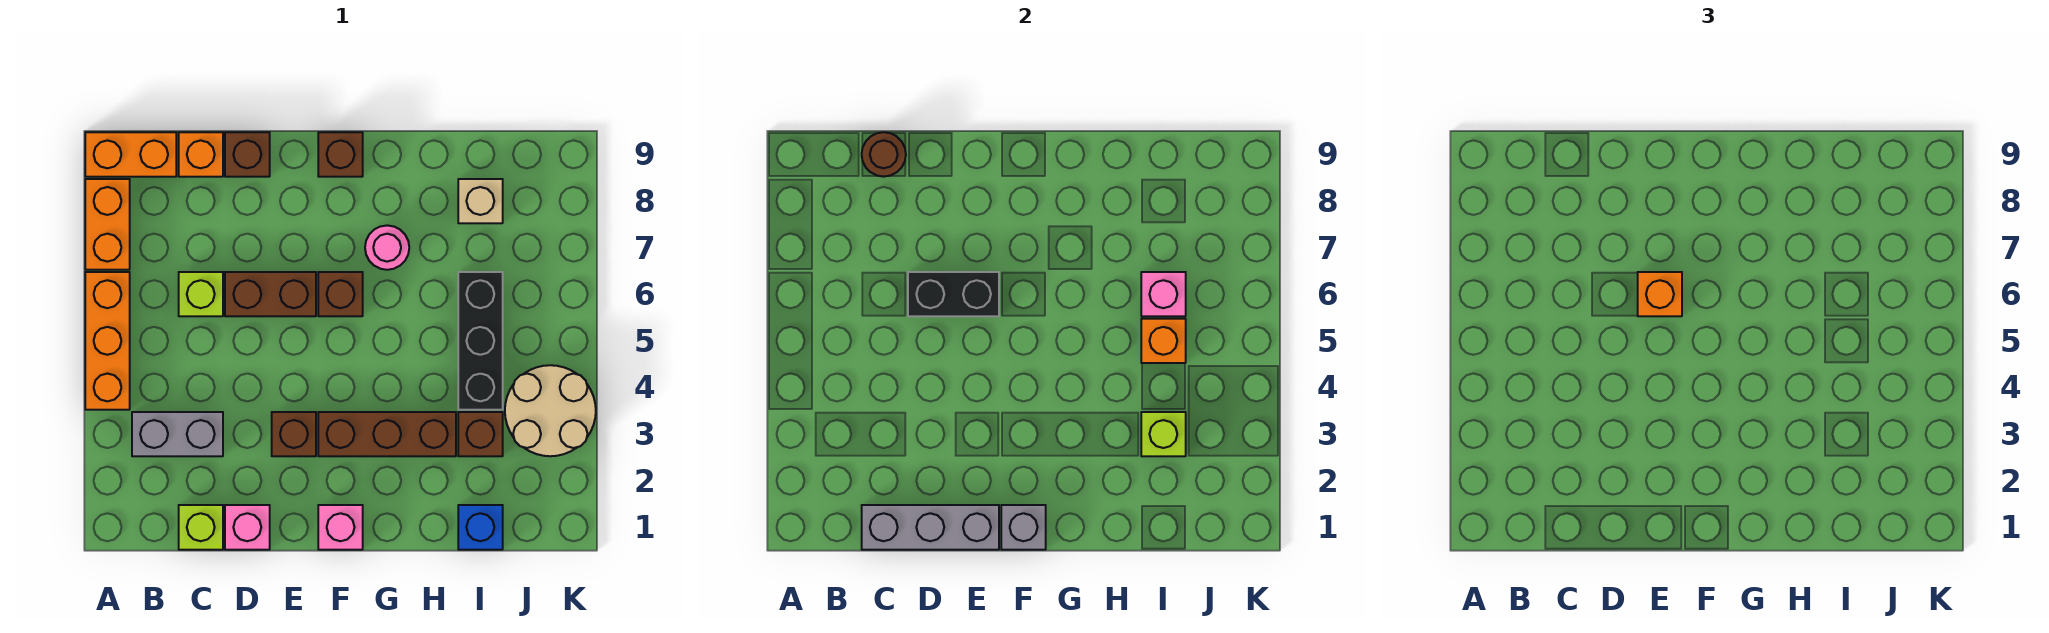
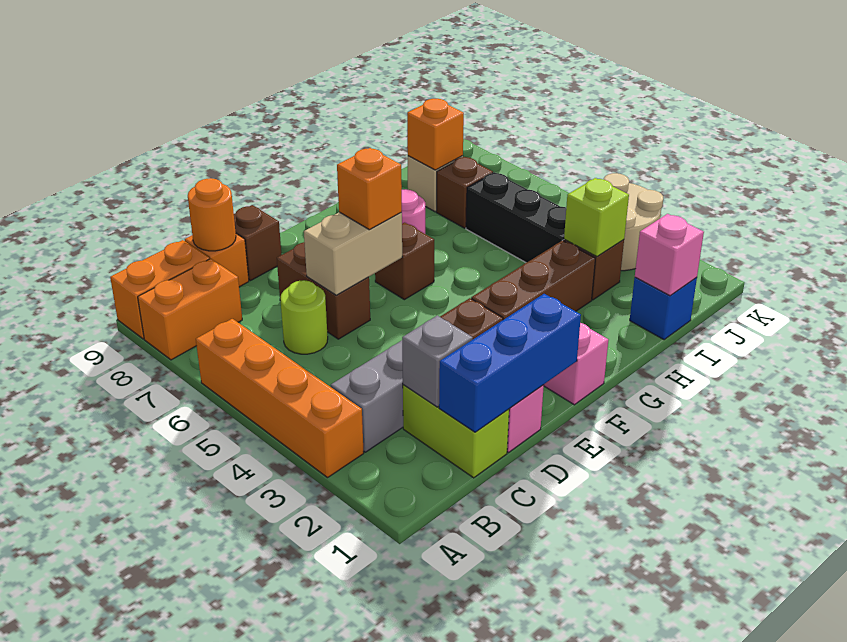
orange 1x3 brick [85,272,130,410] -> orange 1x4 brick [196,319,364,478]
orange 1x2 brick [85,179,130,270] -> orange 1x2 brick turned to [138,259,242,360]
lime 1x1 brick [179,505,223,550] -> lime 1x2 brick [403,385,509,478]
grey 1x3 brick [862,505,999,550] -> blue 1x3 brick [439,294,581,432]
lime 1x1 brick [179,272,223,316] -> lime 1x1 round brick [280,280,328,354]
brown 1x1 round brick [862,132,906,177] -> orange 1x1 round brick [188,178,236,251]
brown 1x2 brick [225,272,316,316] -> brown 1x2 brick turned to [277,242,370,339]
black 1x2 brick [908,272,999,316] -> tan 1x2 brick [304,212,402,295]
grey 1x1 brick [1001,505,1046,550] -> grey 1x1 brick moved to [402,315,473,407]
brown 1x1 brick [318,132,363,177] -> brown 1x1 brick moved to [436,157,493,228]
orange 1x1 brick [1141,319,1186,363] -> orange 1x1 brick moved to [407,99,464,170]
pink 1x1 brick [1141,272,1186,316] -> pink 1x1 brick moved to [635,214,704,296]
---
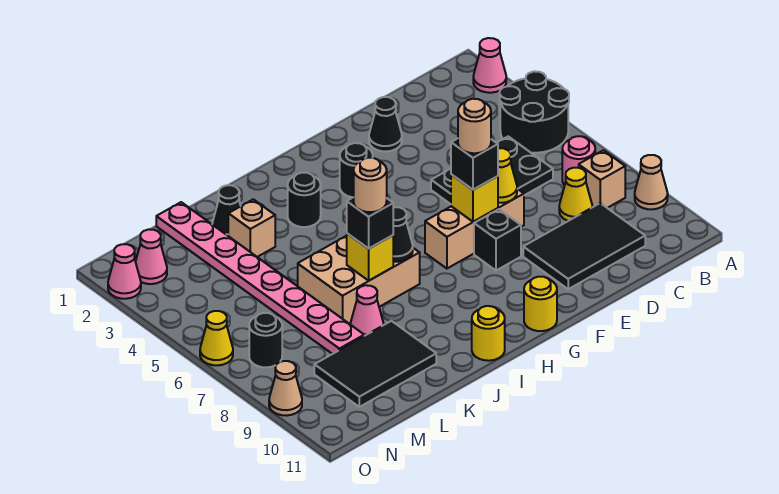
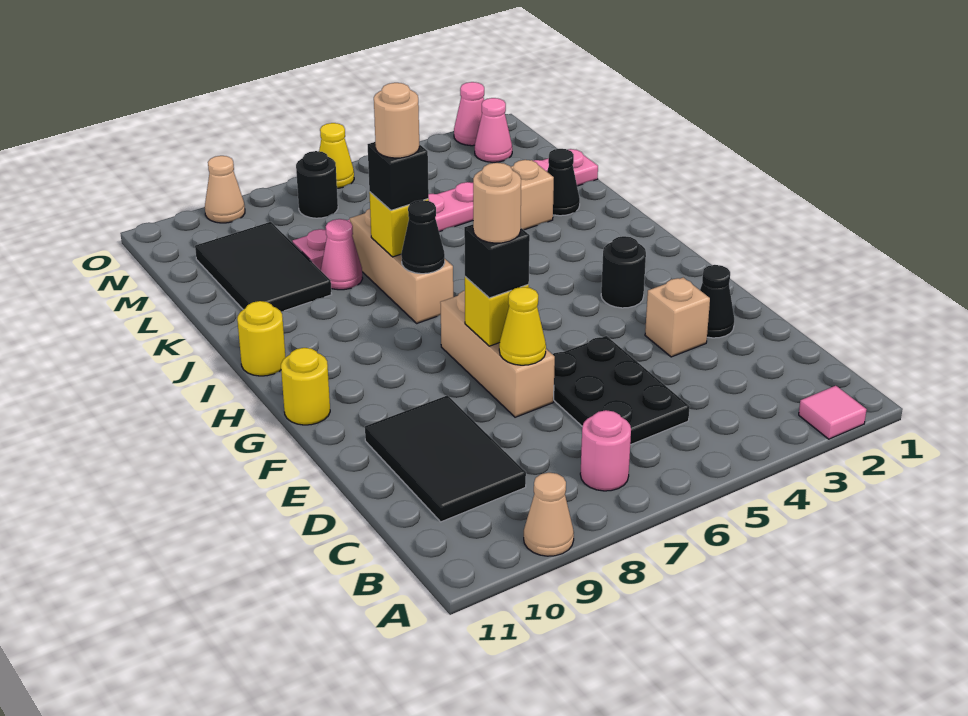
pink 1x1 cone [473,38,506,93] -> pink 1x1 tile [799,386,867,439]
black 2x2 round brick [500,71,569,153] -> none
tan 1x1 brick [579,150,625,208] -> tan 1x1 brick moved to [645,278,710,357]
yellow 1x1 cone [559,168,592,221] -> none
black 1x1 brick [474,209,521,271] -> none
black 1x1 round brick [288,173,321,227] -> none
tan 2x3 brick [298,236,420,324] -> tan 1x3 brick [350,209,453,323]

▶ [What you are asked to do]: Restate word for word the entries above, starting at the line with "black 2x2 round" and ending at the line with "tan 2x3 brick", inclusive, and no others.

▶ [Task response]:
black 2x2 round brick [500,71,569,153] -> none
tan 1x1 brick [579,150,625,208] -> tan 1x1 brick moved to [645,278,710,357]
yellow 1x1 cone [559,168,592,221] -> none
black 1x1 brick [474,209,521,271] -> none
black 1x1 round brick [288,173,321,227] -> none
tan 2x3 brick [298,236,420,324] -> tan 1x3 brick [350,209,453,323]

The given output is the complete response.